◆ WORK REQUEST ◆
Find the string "degrees" in the listing below and return each line it appears in.

◆ SOURCE INFORMATION ◆
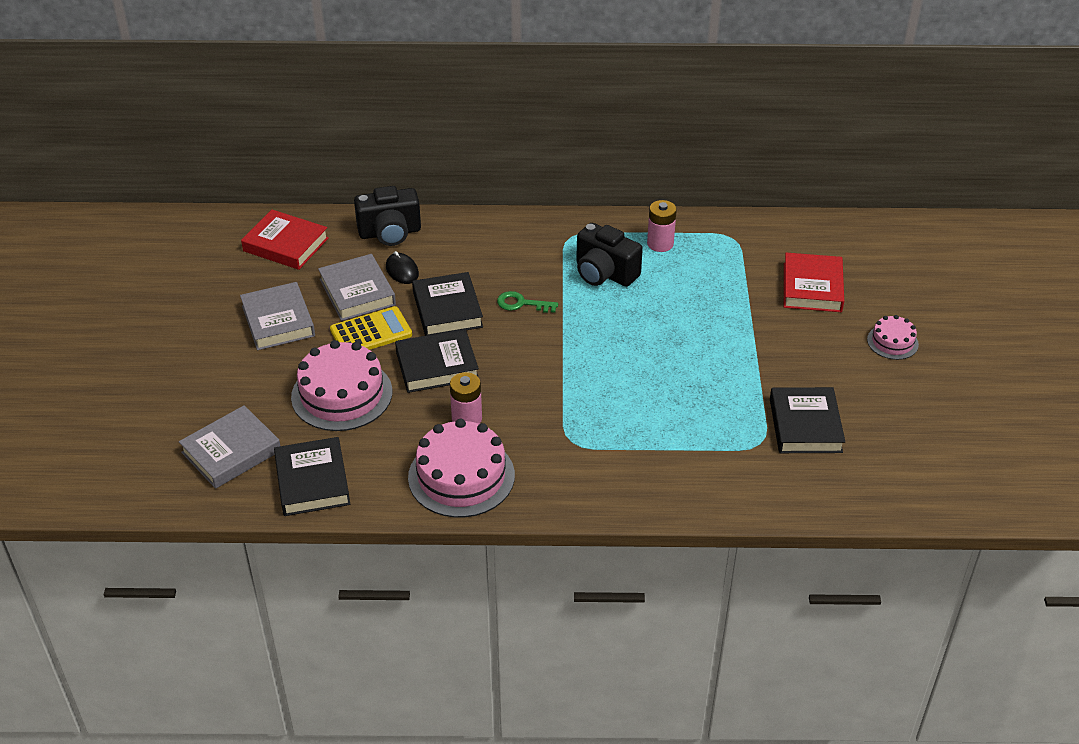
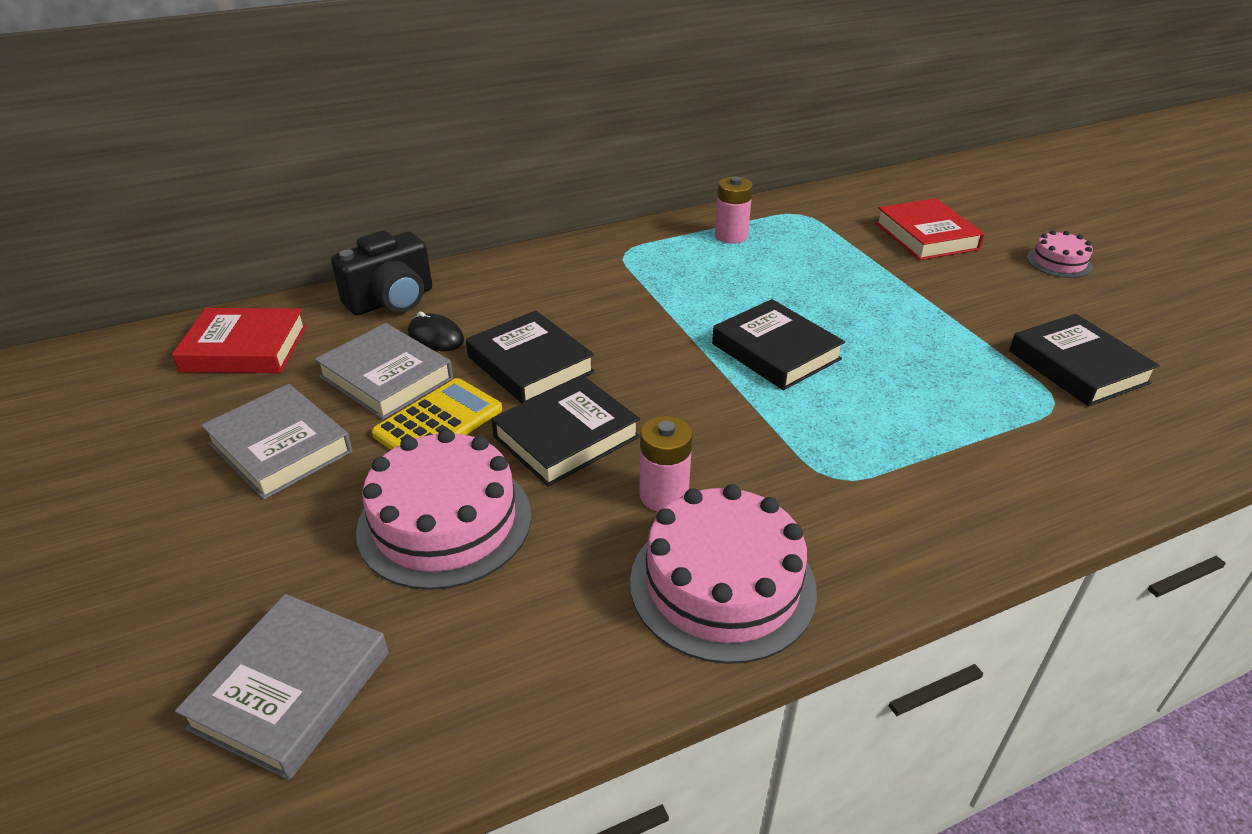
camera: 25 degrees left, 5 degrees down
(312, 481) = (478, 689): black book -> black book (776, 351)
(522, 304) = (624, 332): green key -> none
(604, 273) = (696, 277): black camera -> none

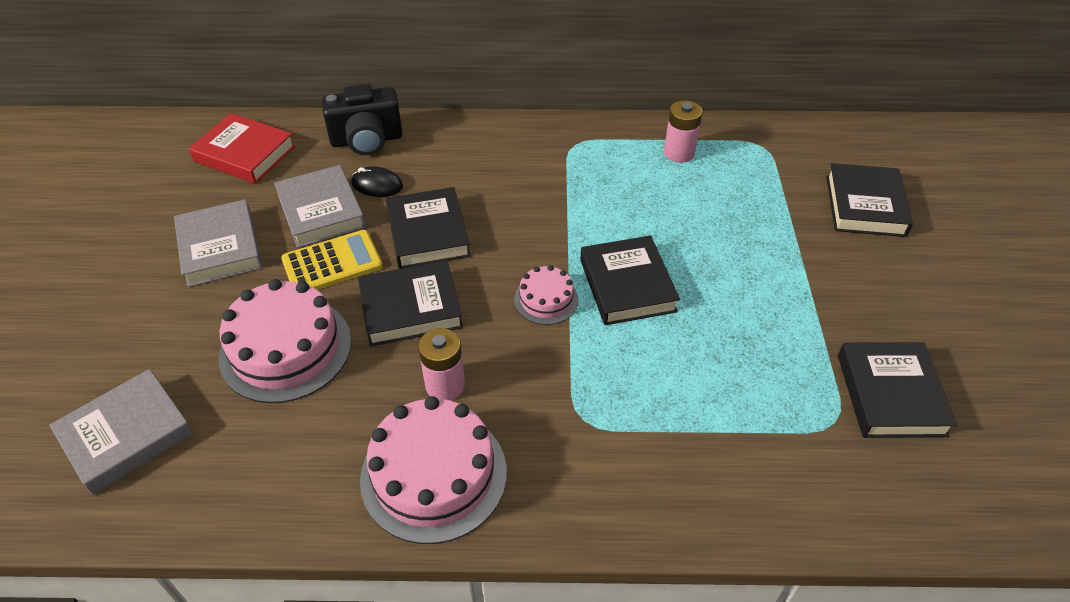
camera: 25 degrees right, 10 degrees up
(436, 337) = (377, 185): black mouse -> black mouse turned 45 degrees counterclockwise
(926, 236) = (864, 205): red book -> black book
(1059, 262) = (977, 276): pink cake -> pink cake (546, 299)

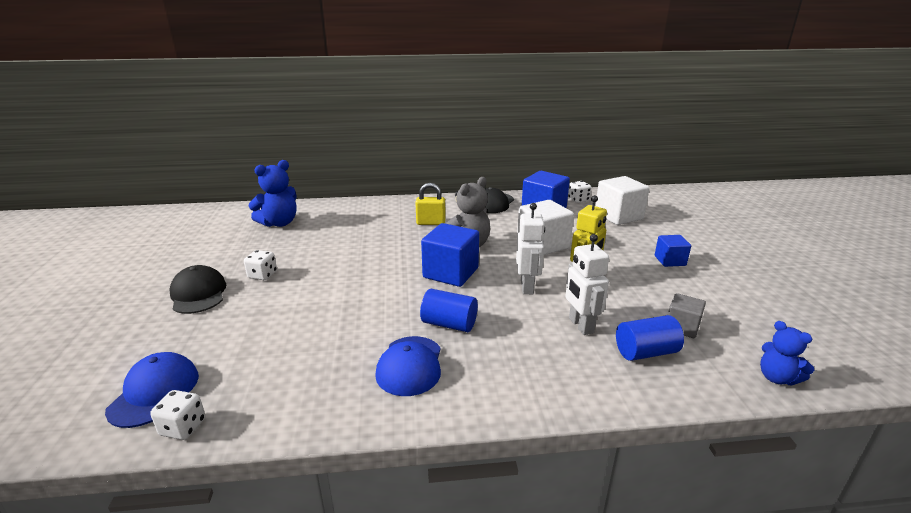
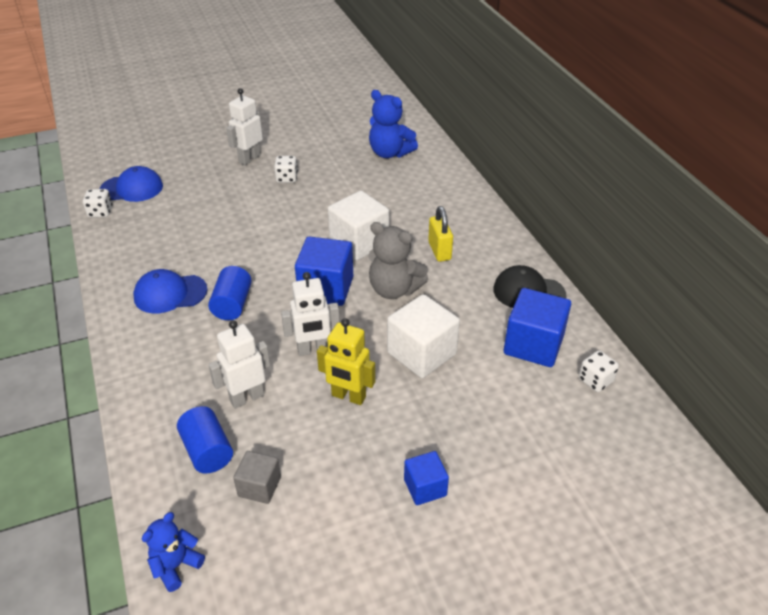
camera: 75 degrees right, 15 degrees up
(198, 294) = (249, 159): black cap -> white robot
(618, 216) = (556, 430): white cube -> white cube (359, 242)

---

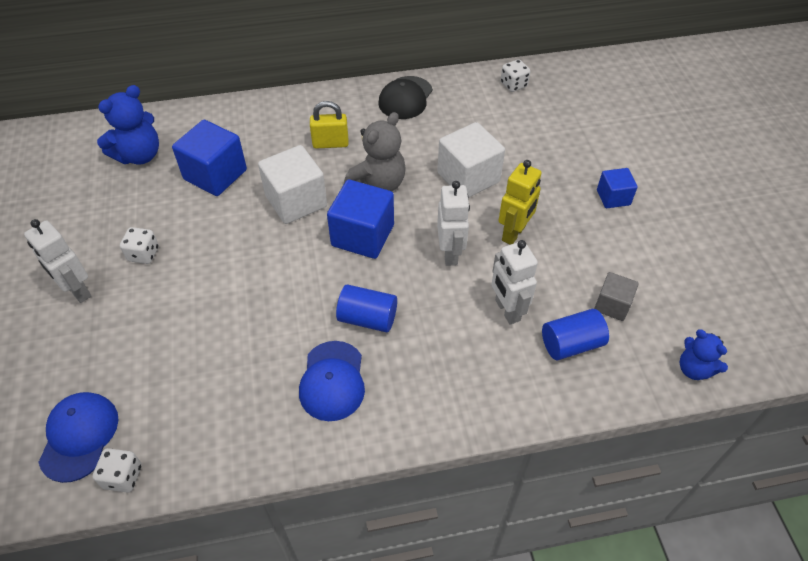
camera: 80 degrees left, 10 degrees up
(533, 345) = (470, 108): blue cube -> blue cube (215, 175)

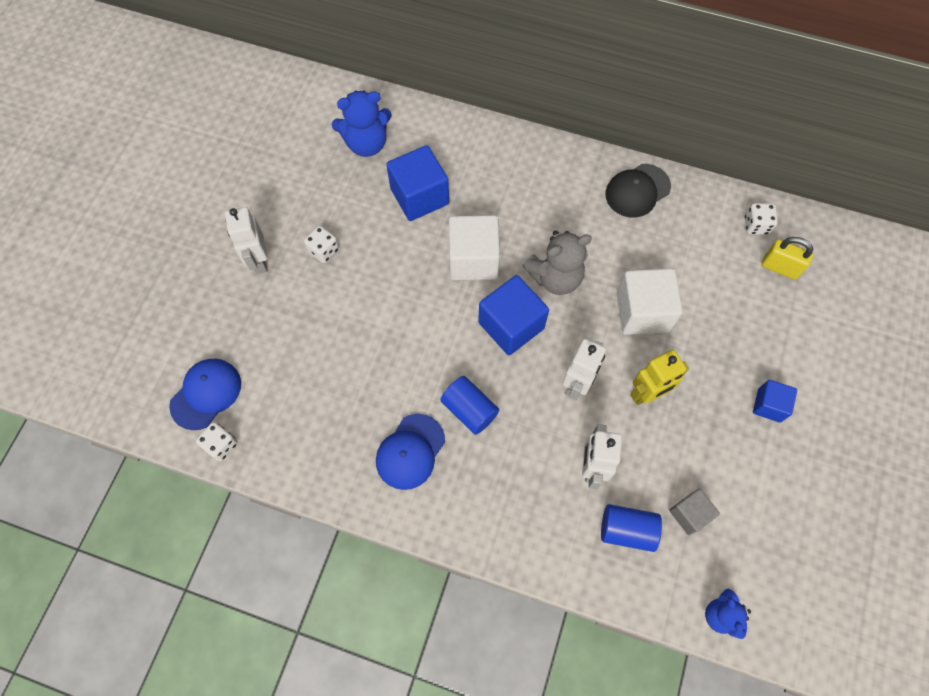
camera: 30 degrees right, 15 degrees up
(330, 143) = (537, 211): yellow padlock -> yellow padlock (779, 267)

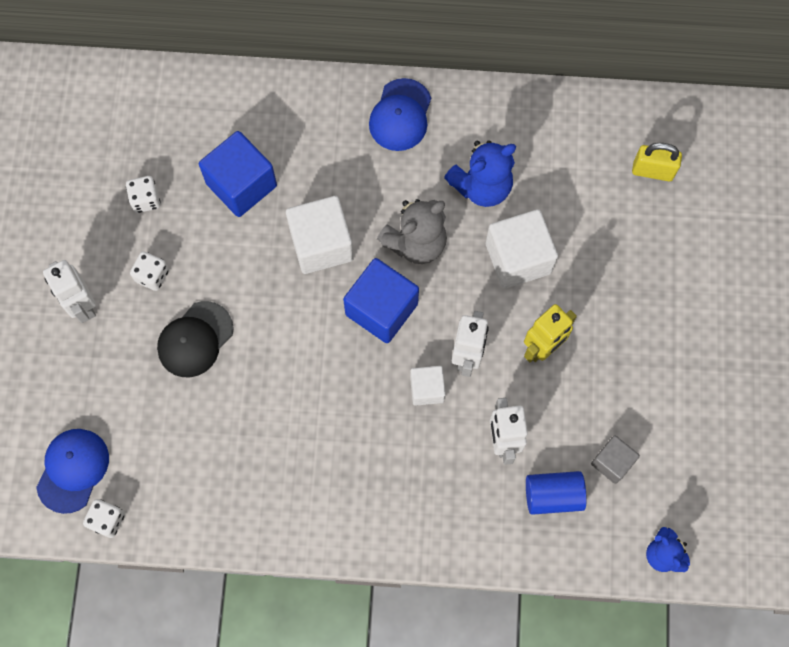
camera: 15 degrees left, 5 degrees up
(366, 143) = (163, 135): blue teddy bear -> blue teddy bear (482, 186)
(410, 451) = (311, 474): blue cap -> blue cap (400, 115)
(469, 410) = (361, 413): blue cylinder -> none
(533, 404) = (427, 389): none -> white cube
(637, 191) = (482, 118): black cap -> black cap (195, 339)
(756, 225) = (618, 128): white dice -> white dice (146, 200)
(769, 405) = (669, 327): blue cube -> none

◆ SOLVED PROBLEM ◆
camera: 25 degrees left, 5 degrees down
camera: 25 degrees right, 10 degrees up
(436, 337) = (377, 185): black mouse -> black mouse turned 45 degrees counterclockwise
camera: 75 degrees right, 15 degrees up
camera: 80 degrees left, 10 degrees up
camera: 30 degrees right, 15 degrees up
camera: 15 degrees left, 5 degrees up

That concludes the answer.